▶ _Problem_
For this exercise, write out every entry exactly and leave the pictures out.

*** Supplied data

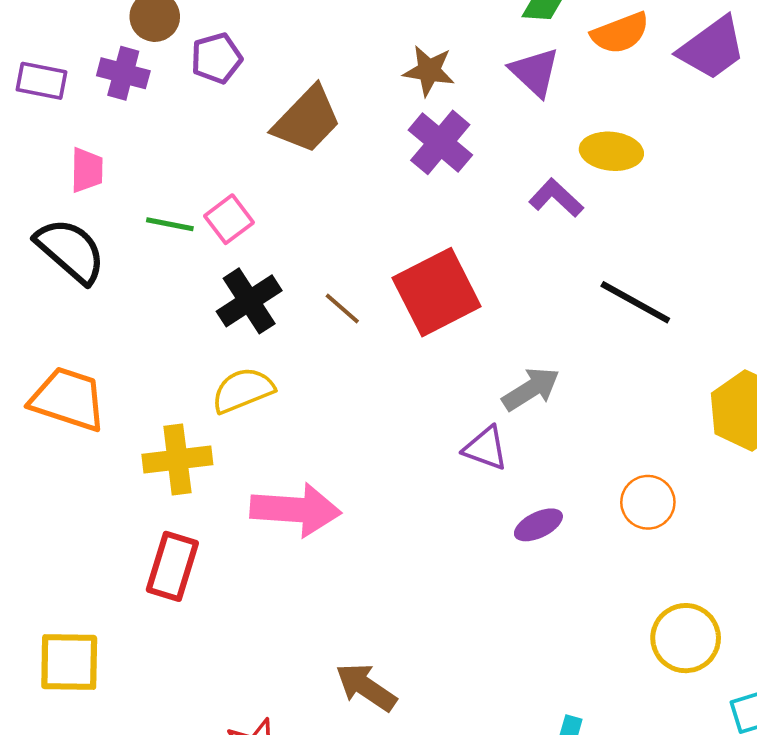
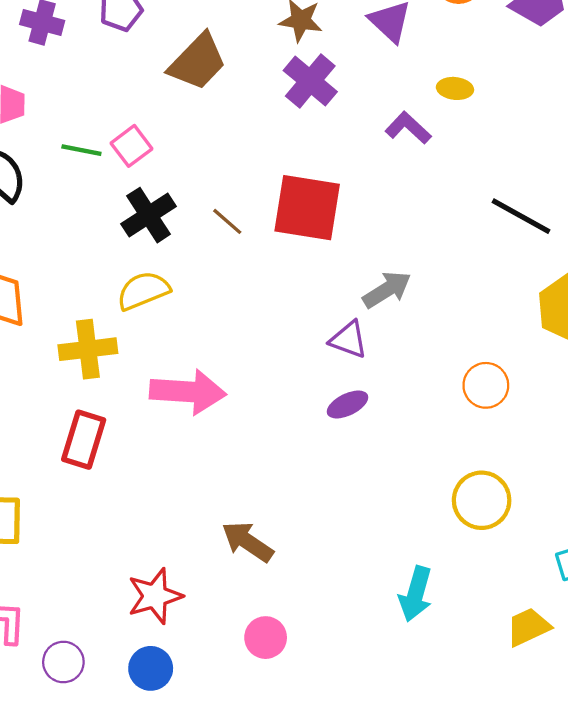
yellow ellipse: (611, 151) -> (455, 88), size x0.7
red square: (437, 292) -> (307, 208), turned 36
black line: (635, 302) -> (521, 216), moved
purple ellipse: (538, 525) -> (348, 404), moved
yellow circle: (686, 638) -> (482, 500), moved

******

▶ _Solution to this exercise_
yellow ellipse: (611, 151) -> (455, 88), size x0.7
red square: (437, 292) -> (307, 208), turned 36
black line: (635, 302) -> (521, 216), moved
purple ellipse: (538, 525) -> (348, 404), moved
yellow circle: (686, 638) -> (482, 500), moved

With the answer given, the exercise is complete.